- [Work required]:
Set every record down again exactly. Do not carry over the pictures.
━━━
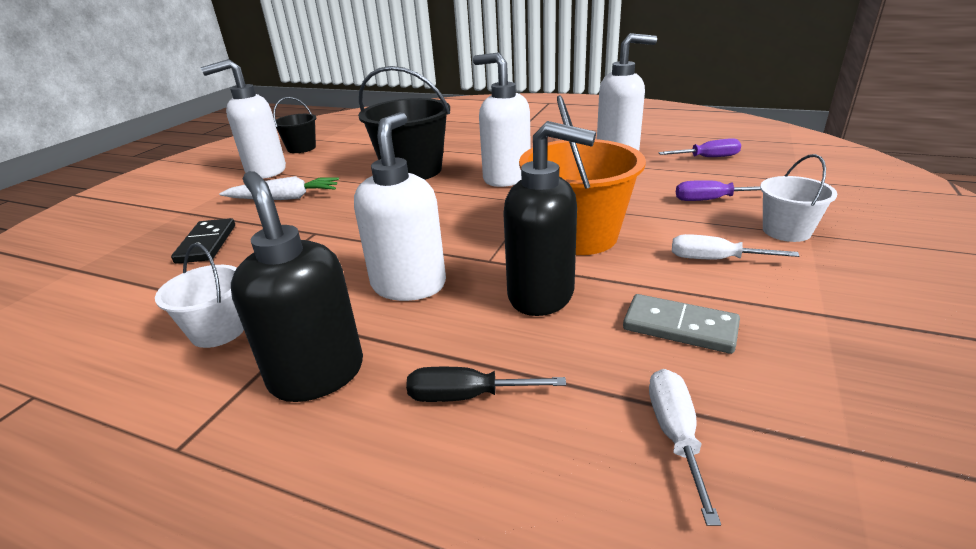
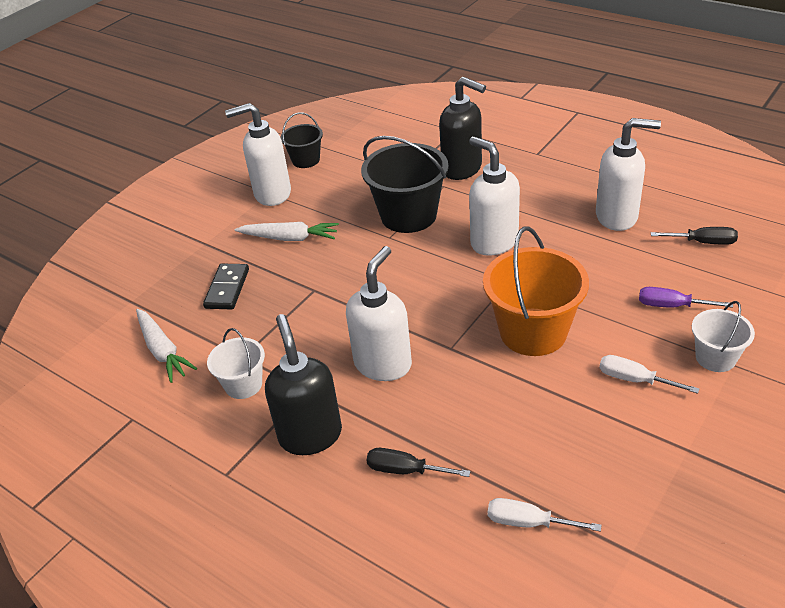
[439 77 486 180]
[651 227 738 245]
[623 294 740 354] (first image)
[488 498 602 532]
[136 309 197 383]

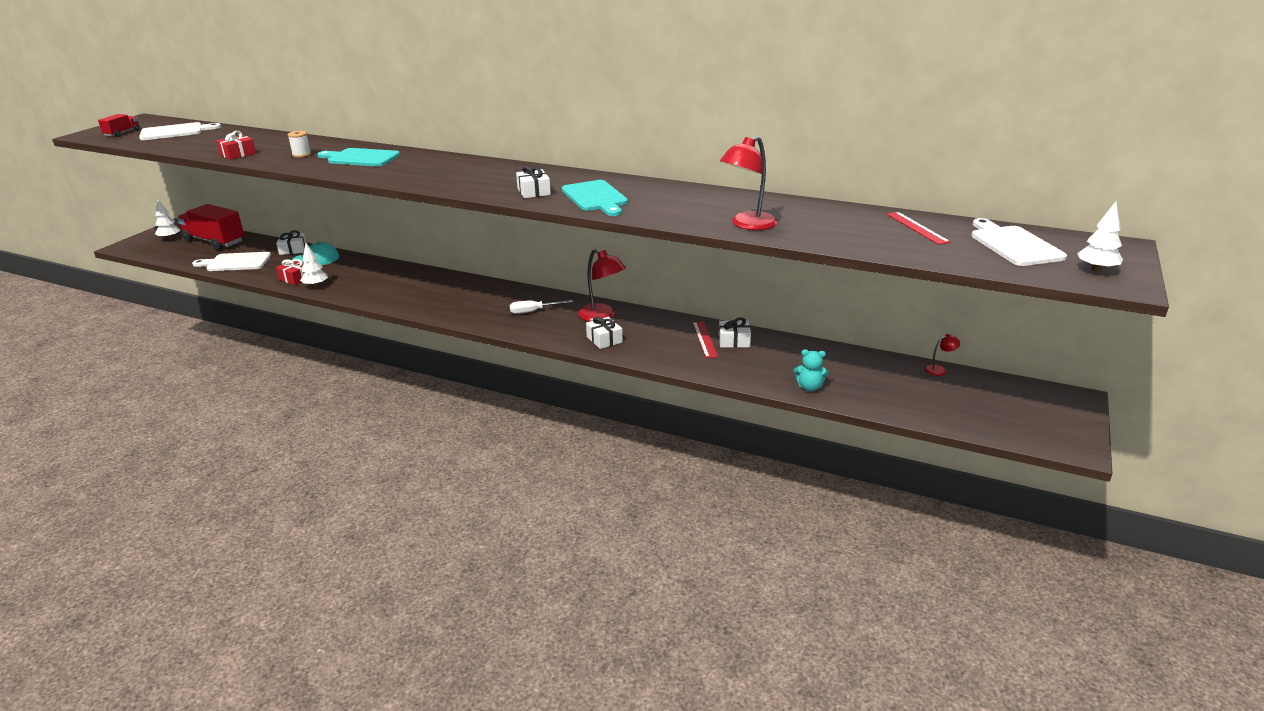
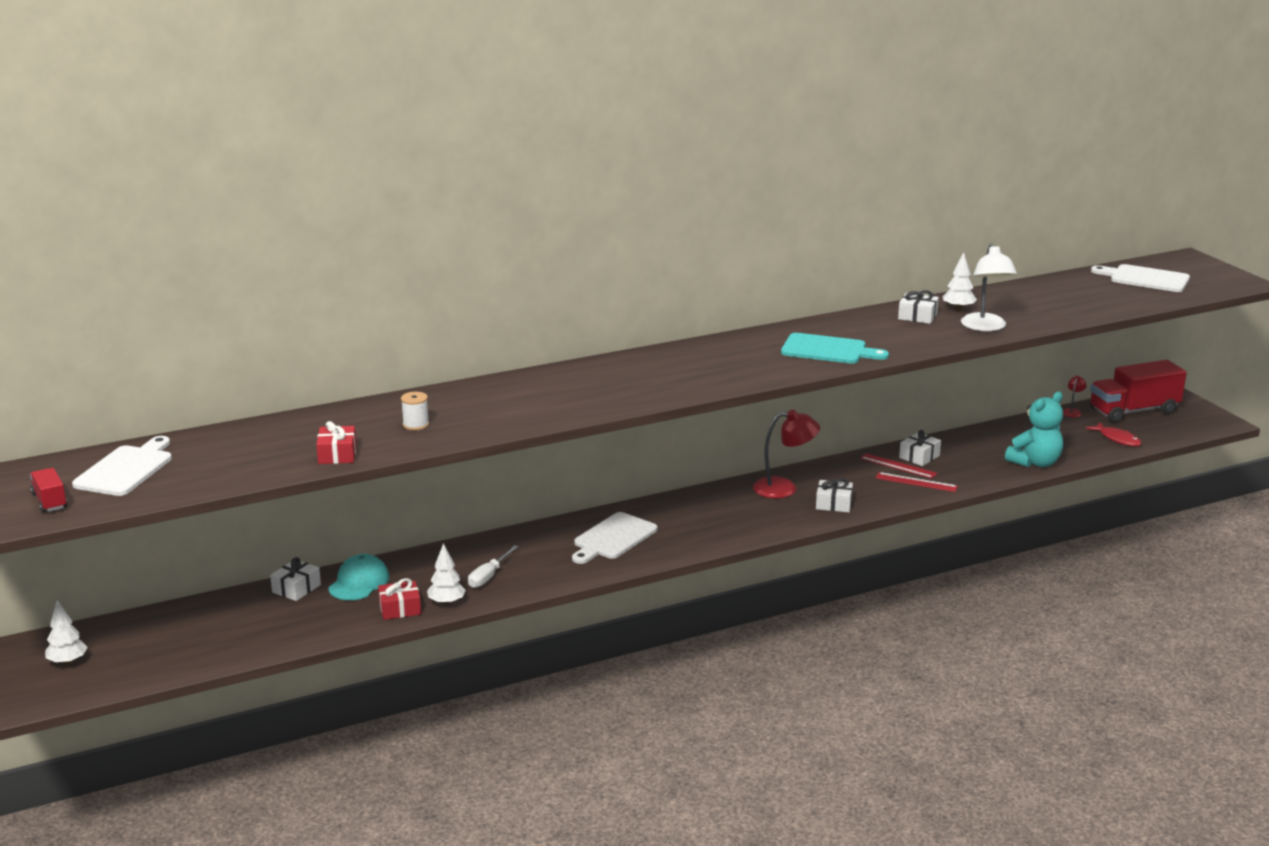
[961 243 1017 331]
[317 148 400 167] (first image)
[898 290 939 324]
[943 252 977 311]
[1090 360 1187 423]
[876 472 958 492]
[572 512 658 564]
[468 545 519 588]
[1005 392 1063 467]
[1086 422 1142 447]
━━━
- [Solved problem]:
[439 77 486 180]
[651 227 738 245]
[623 294 740 354] (first image)
[488 498 602 532]
[136 309 197 383]

[961 243 1017 331]
[317 148 400 167] (first image)
[898 290 939 324]
[943 252 977 311]
[1090 360 1187 423]
[876 472 958 492]
[572 512 658 564]
[468 545 519 588]
[1005 392 1063 467]
[1086 422 1142 447]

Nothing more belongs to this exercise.